Start of Block
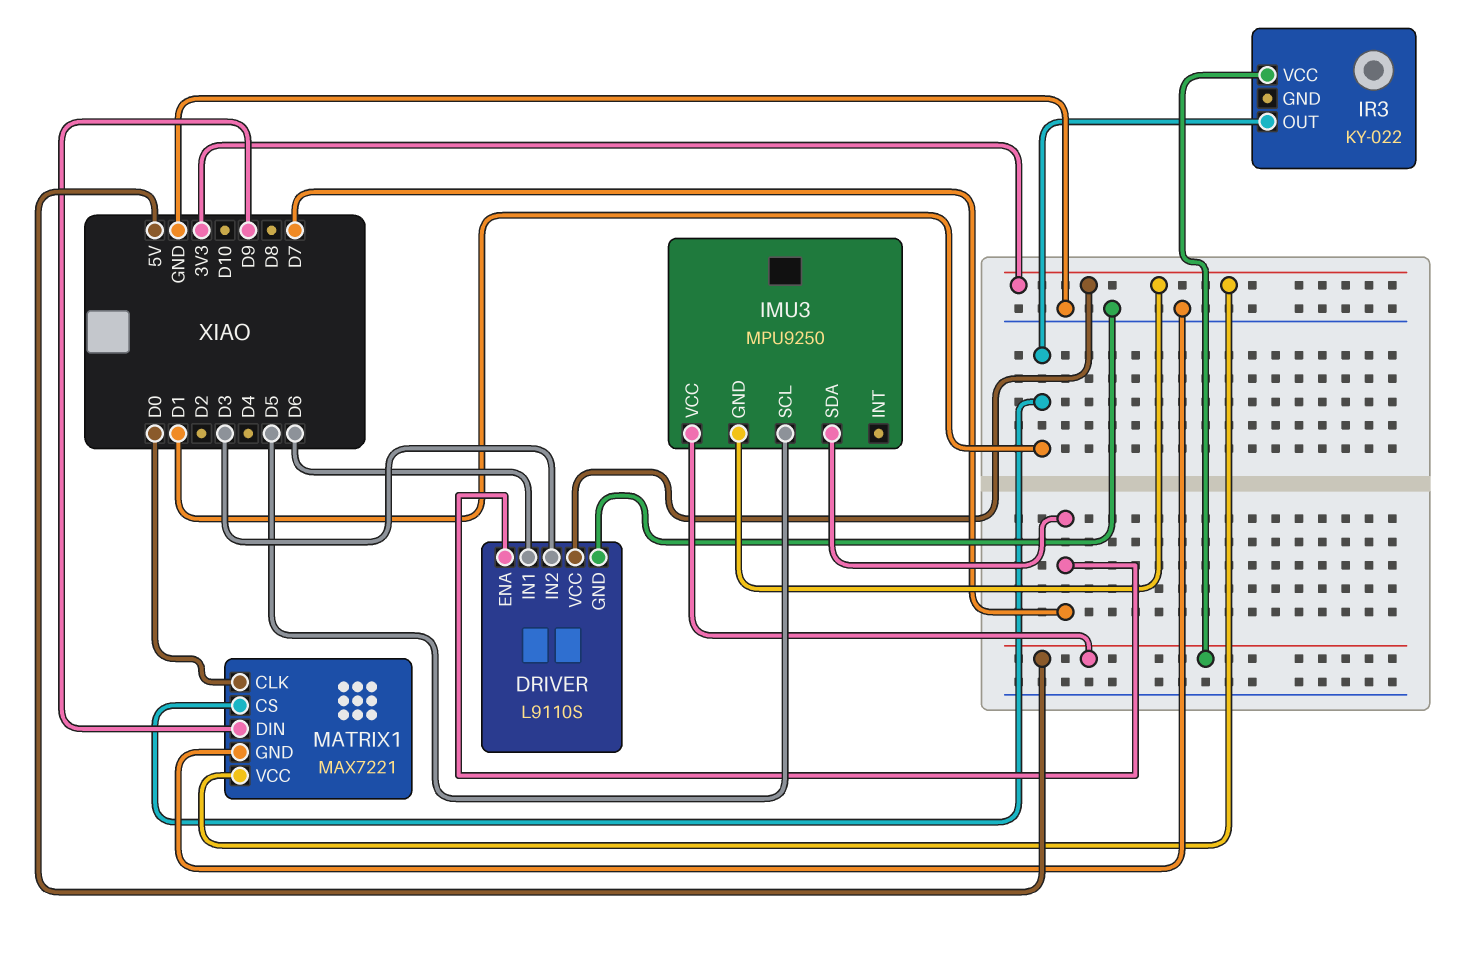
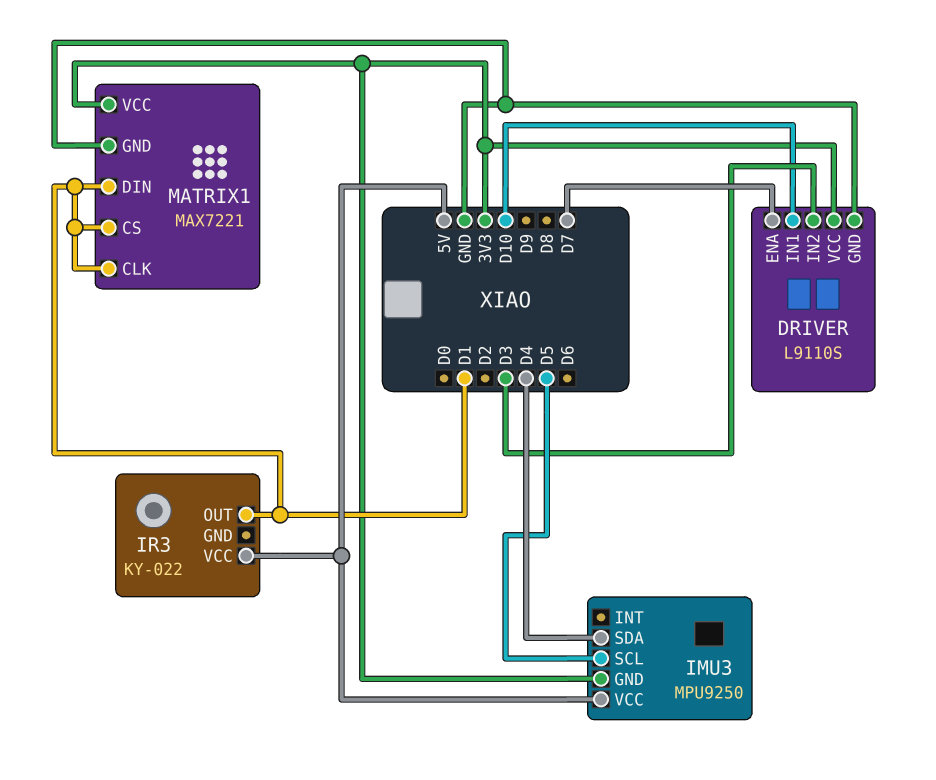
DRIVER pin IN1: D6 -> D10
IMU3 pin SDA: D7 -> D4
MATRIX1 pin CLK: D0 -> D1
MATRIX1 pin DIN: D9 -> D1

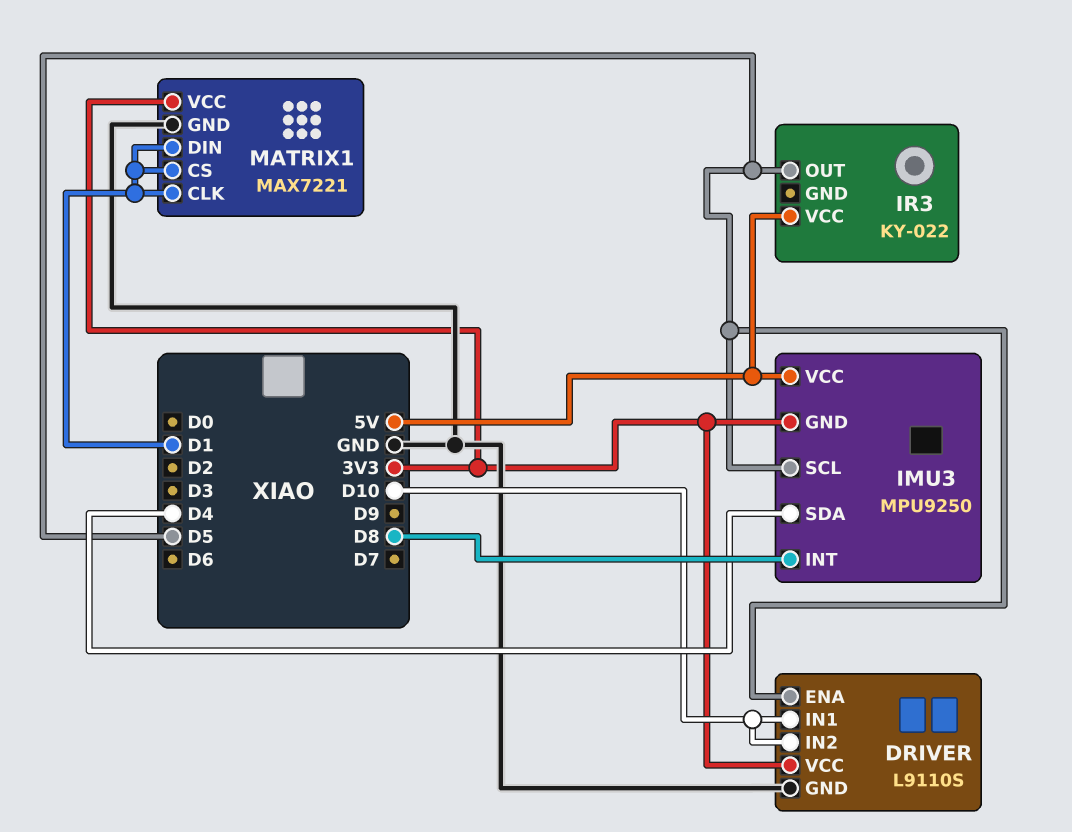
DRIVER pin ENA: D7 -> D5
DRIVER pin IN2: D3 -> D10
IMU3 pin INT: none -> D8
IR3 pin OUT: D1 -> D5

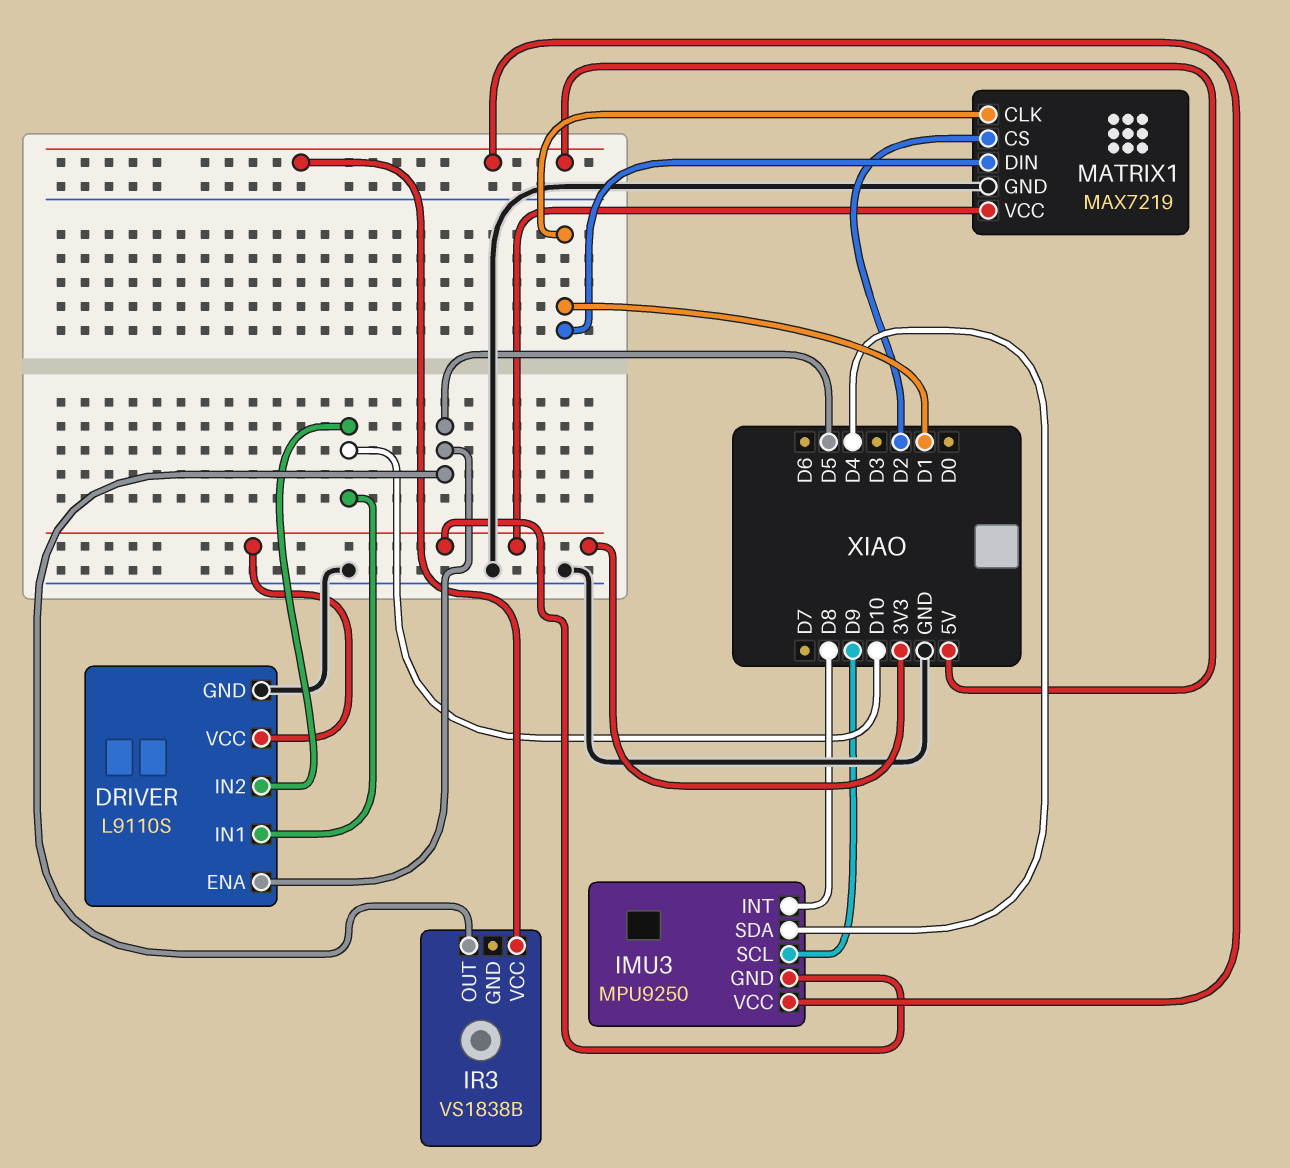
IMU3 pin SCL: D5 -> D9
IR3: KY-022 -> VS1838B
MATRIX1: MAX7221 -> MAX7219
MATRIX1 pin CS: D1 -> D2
End of Block
*Exercise prompt*:
From the entries, report every line in which the string "DRIVER" occurs.

*Answer to this task*:
DRIVER pin IN1: D6 -> D10
DRIVER pin ENA: D7 -> D5
DRIVER pin IN2: D3 -> D10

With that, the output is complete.